Exercise details: Repeat each record exactly. Any picture gets left out.

Dataset extract:
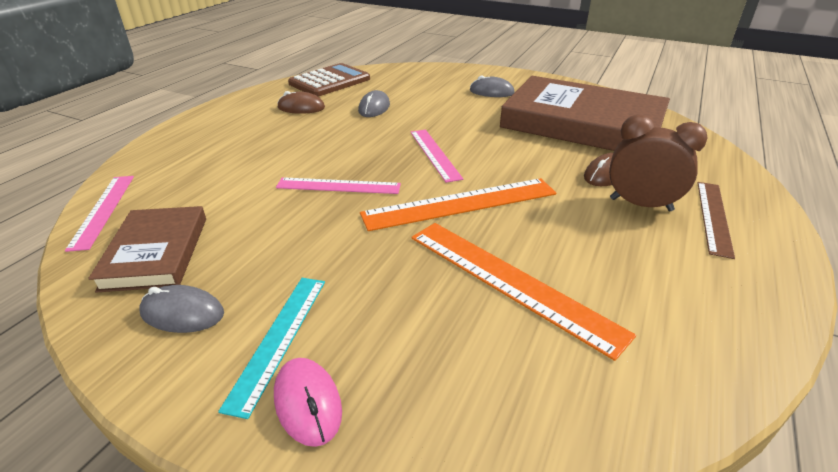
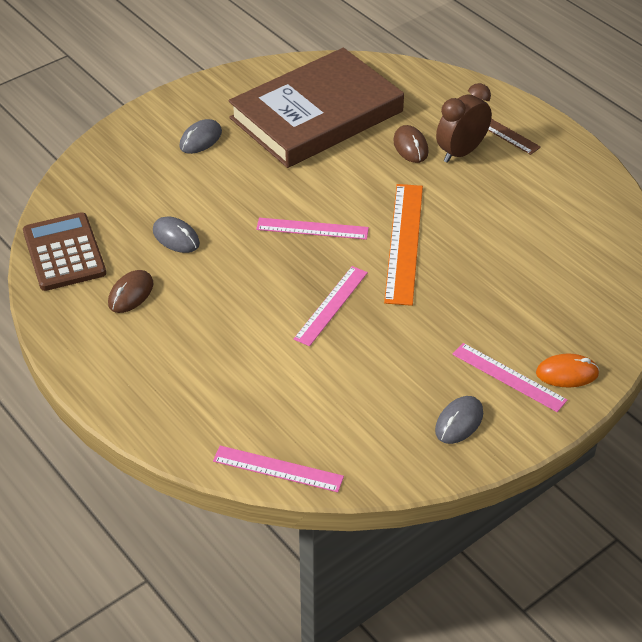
camera: 65 degrees left, 10 degrees up
(156, 252) = (372, 434): brown book -> none
(278, 339) = (509, 377): turquoise ruler -> pink ruler
(308, 403) = (567, 373): pink mouse -> orange mouse
(510, 282) = (510, 254): orange ruler -> none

Solution to the exercise:
camera: 65 degrees left, 10 degrees up
(156, 252) = (372, 434): brown book -> none
(278, 339) = (509, 377): turquoise ruler -> pink ruler
(308, 403) = (567, 373): pink mouse -> orange mouse
(510, 282) = (510, 254): orange ruler -> none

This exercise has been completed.